Available records –
[Start of Attachment]
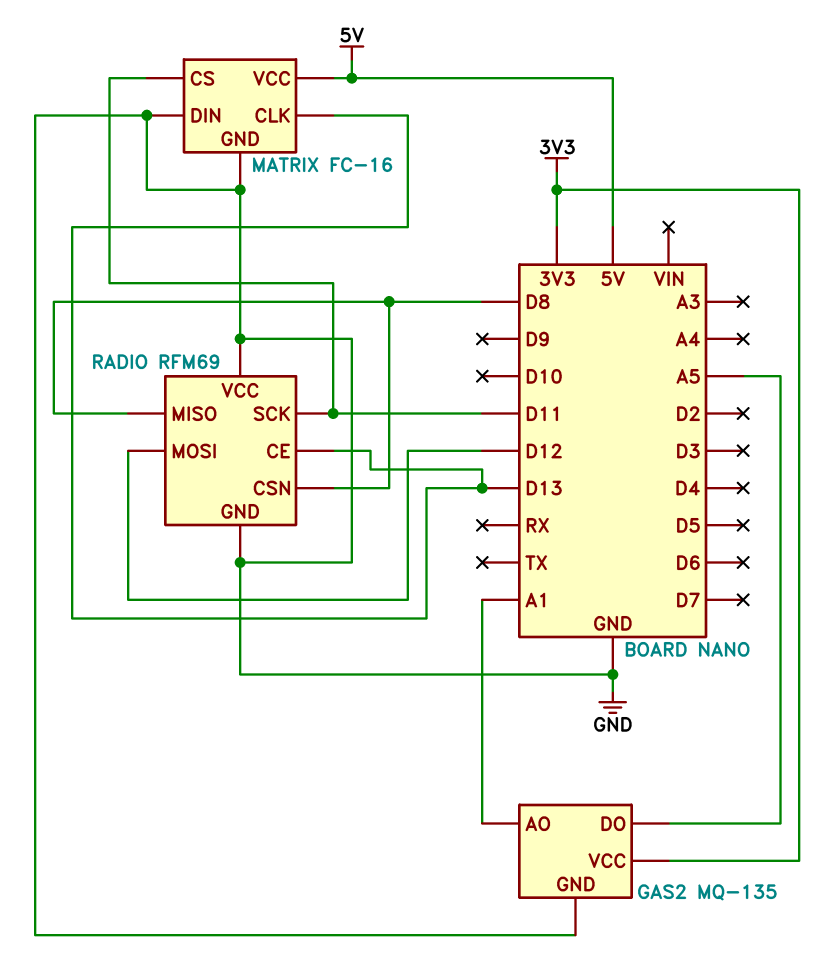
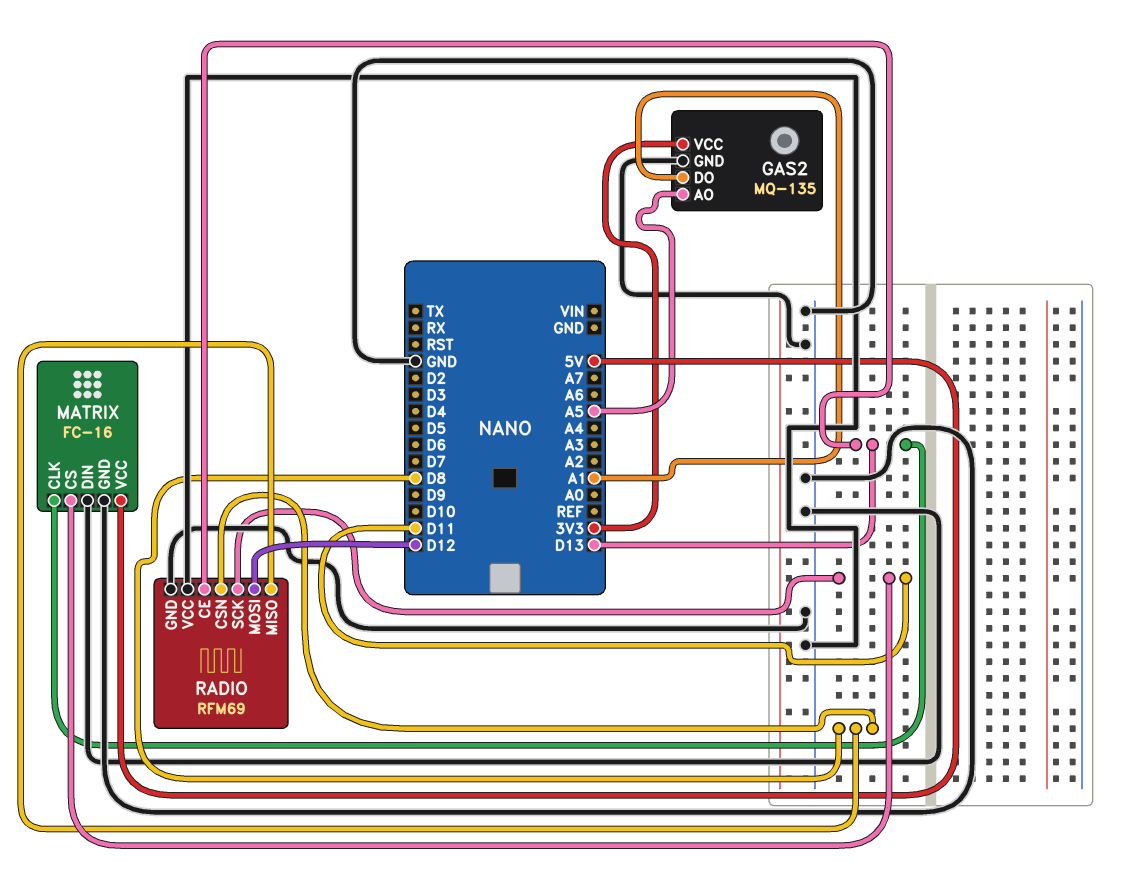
GAS2 pin AO: A1 -> A5
GAS2 pin DO: A5 -> A1

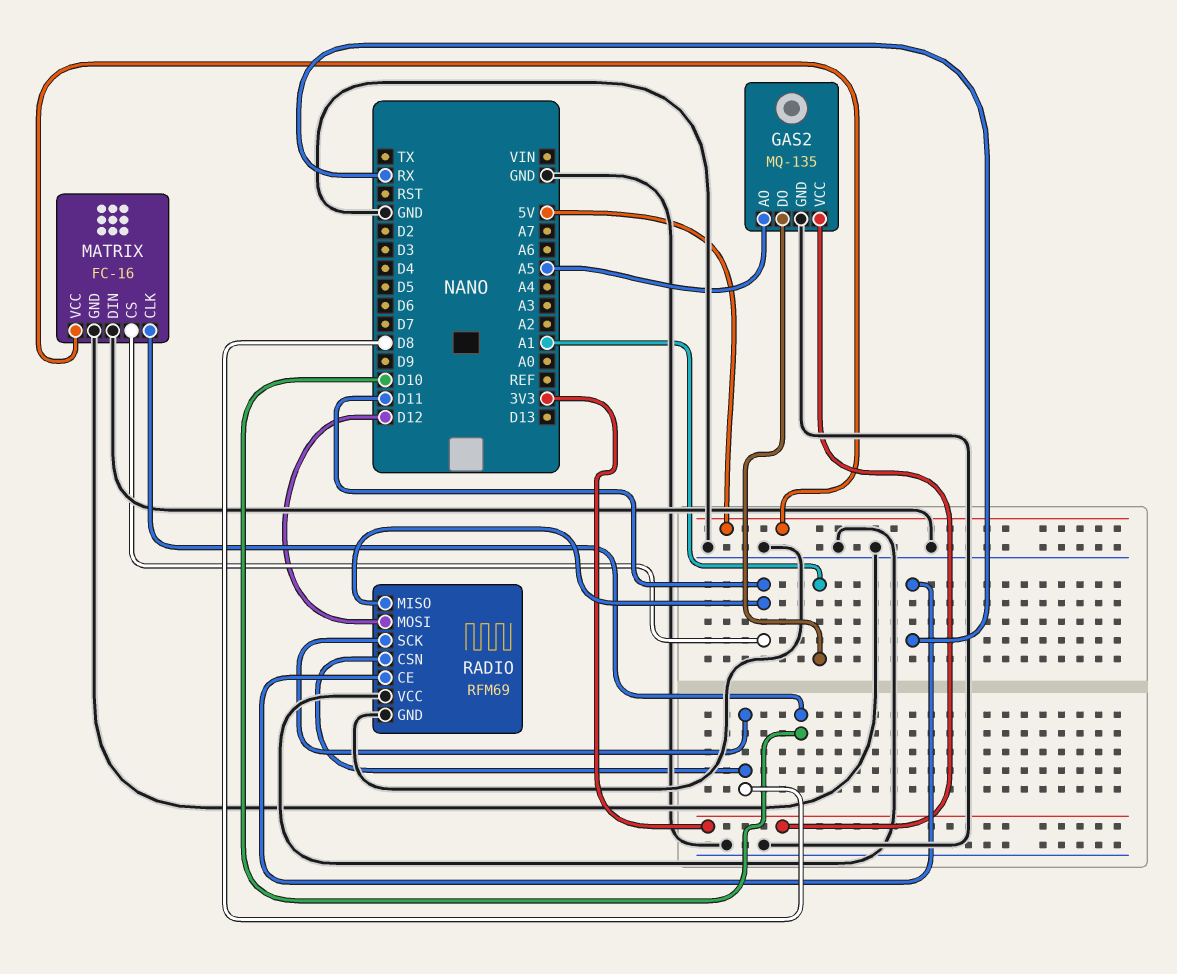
MATRIX pin CLK: D13 -> D10
RADIO pin CE: D13 -> RX
RADIO pin MISO: D8 -> D11
RADIO pin SCK: D11 -> D8

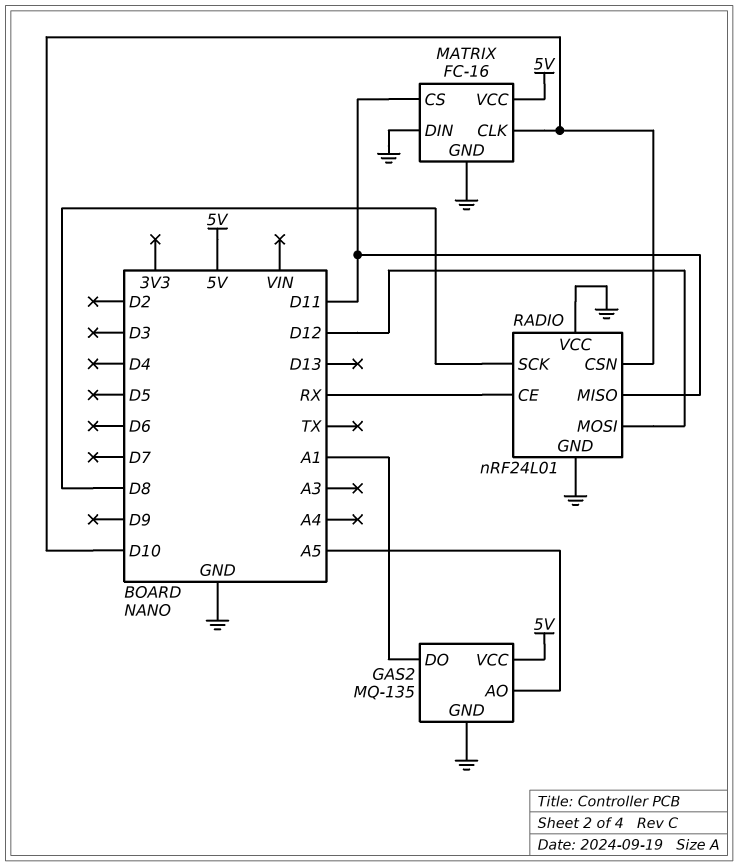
GAS2 pin VCC: 3V3 -> 5V
RADIO: RFM69 -> nRF24L01
RADIO pin CSN: D8 -> D10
[End of Attachment]
Everything in the records goes into your answer exactly, except the pictures.

GAS2 pin AO: A1 -> A5
GAS2 pin DO: A5 -> A1

MATRIX pin CLK: D13 -> D10
RADIO pin CE: D13 -> RX
RADIO pin MISO: D8 -> D11
RADIO pin SCK: D11 -> D8

GAS2 pin VCC: 3V3 -> 5V
RADIO: RFM69 -> nRF24L01
RADIO pin CSN: D8 -> D10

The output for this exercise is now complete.